[EXTRACTED RECORDS]

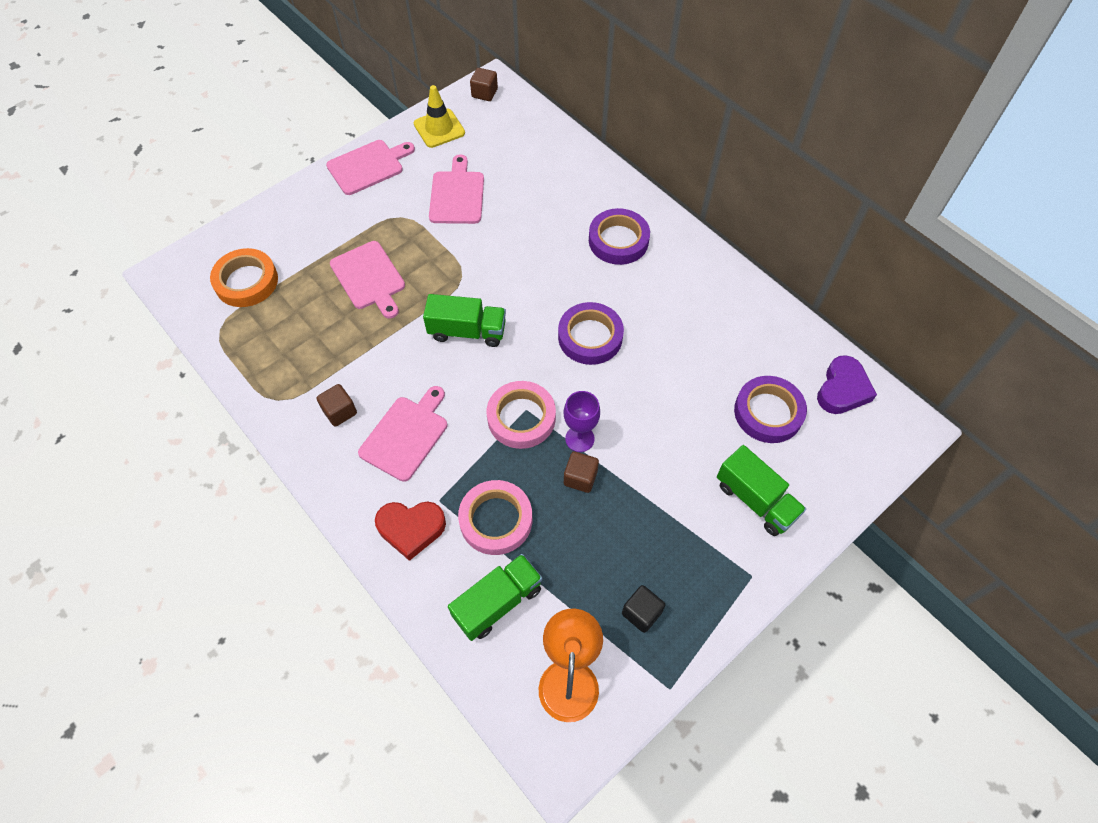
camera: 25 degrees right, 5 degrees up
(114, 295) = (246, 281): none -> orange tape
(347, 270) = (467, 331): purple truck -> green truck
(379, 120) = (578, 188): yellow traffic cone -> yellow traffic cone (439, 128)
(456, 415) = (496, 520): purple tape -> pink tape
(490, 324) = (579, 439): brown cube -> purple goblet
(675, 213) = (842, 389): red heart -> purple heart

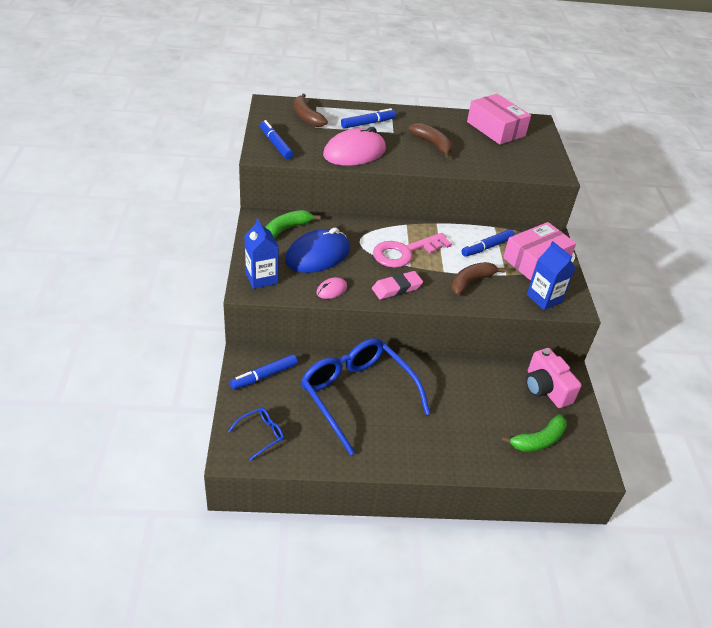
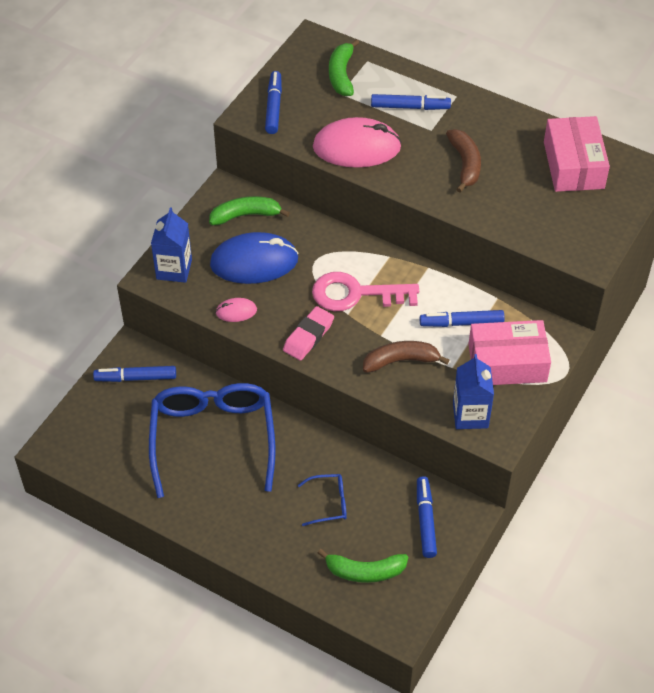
camera: 35 degrees right, 10 degrees up
(261, 434) = (90, 439): blue glasses -> blue glasses (328, 503)
(306, 117) = (341, 74): brown banana -> green banana
(396, 288) = (308, 336): pink eraser -> pink eraser turned 60 degrees counterclockwise
(545, 389) = (425, 520): pink camera -> blue marker

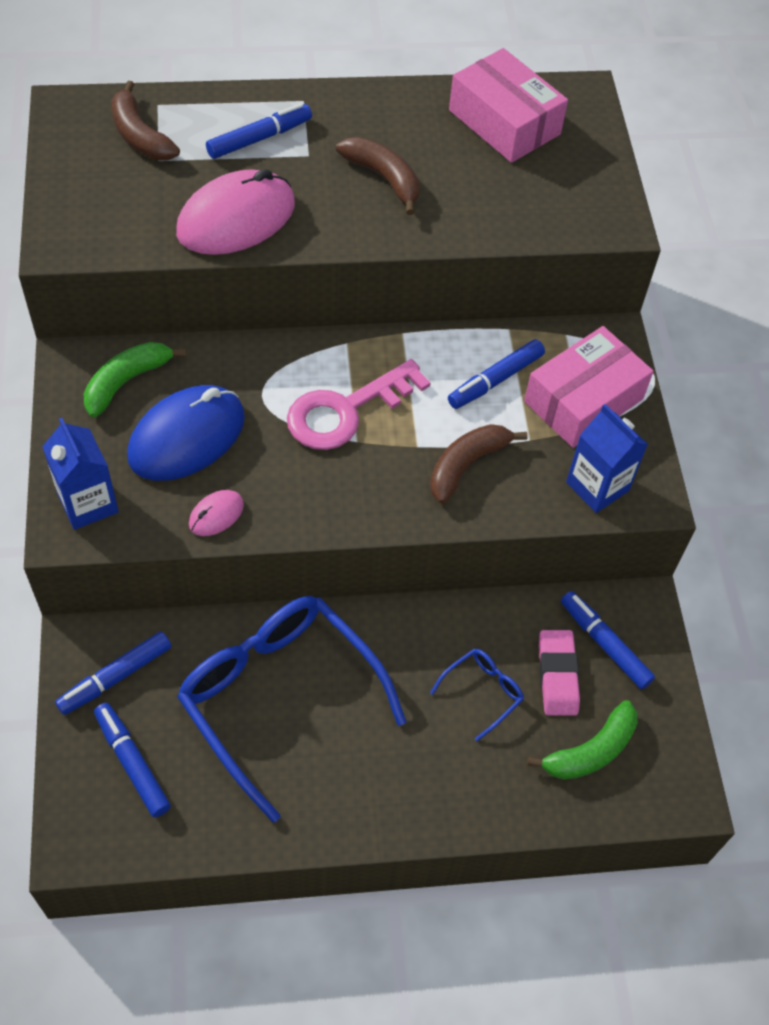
camera: 40 degrees left, 5 degrees up
(274, 107) = (85, 216): blue marker -> blue marker (132, 762)
(308, 336) = (333, 496): pink eraser -> pink eraser (557, 675)
(341, 74) = (140, 135): green banana -> brown banana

[/EXTRACTED RECORDS]

The lines from the one that contains "(675, 213) = (842, 389): red" through the end of the data, repeated exactly and with no pictures, make up the whole answer.

* SOLUTION *
(675, 213) = (842, 389): red heart -> purple heart

camera: 35 degrees right, 10 degrees up
(261, 434) = (90, 439): blue glasses -> blue glasses (328, 503)
(306, 117) = (341, 74): brown banana -> green banana
(396, 288) = (308, 336): pink eraser -> pink eraser turned 60 degrees counterclockwise
(545, 389) = (425, 520): pink camera -> blue marker

camera: 40 degrees left, 5 degrees up
(274, 107) = (85, 216): blue marker -> blue marker (132, 762)
(308, 336) = (333, 496): pink eraser -> pink eraser (557, 675)
(341, 74) = (140, 135): green banana -> brown banana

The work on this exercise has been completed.